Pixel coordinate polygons

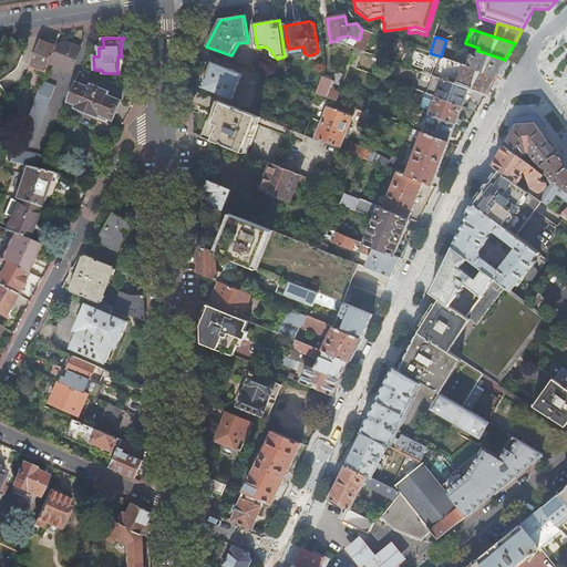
[(55,48),(40,41),(30,65),(33,66),(32,71),(34,71),(35,68),(45,72),(50,63),(55,48)]
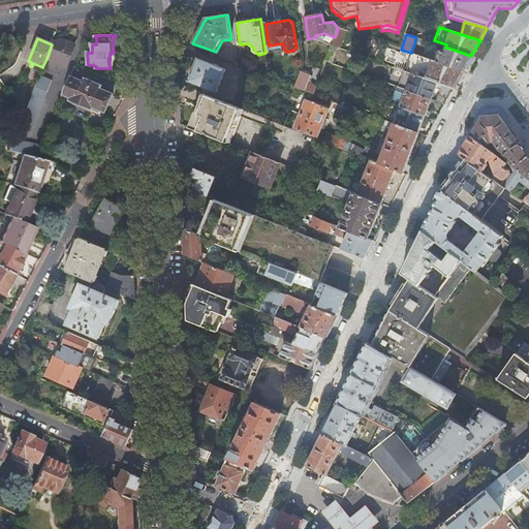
[(55,45),(52,44),(47,59),(66,67),(75,44),(63,40),(63,41),(60,40),(57,41),(55,45)]
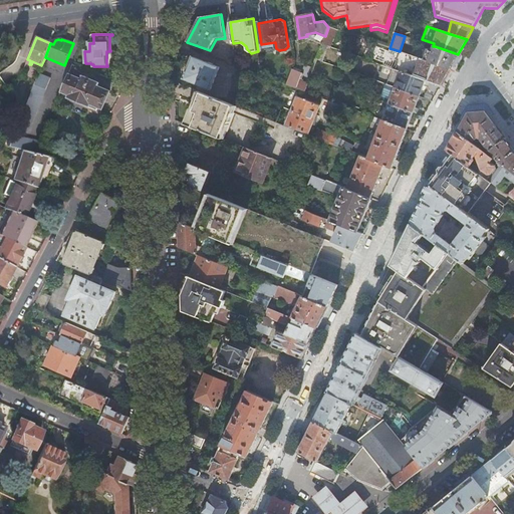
[(327,47),(322,45),(316,60),(321,62),(327,47)]
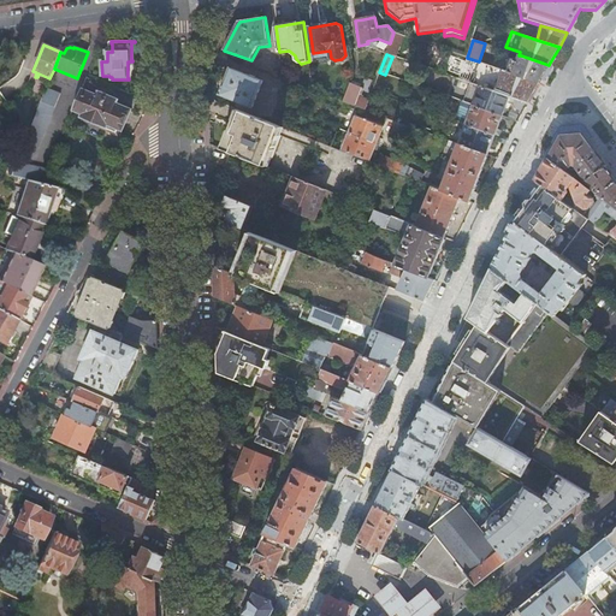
[(437,66),(461,73),(466,63),(442,54),(437,66)]
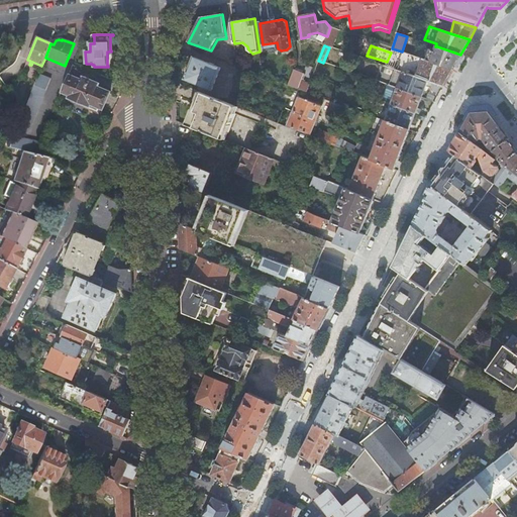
[(425,60),(452,70),(453,68),(460,55),(437,46),(435,52),(424,47),(422,55),(427,56),(425,60)]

PROBLEM TO WORK ON: Could you repeat each line above exactly as written? Omit the pictures.

SOLUTION TO THIS TASK:
[(55,48),(40,41),(30,65),(33,66),(32,71),(34,71),(35,68),(45,72),(50,63),(55,48)]
[(55,45),(52,44),(47,59),(66,67),(75,44),(63,40),(63,41),(60,40),(57,41),(55,45)]
[(327,47),(322,45),(316,60),(321,62),(327,47)]
[(437,66),(461,73),(466,63),(442,54),(437,66)]
[(425,60),(452,70),(453,68),(460,55),(437,46),(435,52),(424,47),(422,55),(427,56),(425,60)]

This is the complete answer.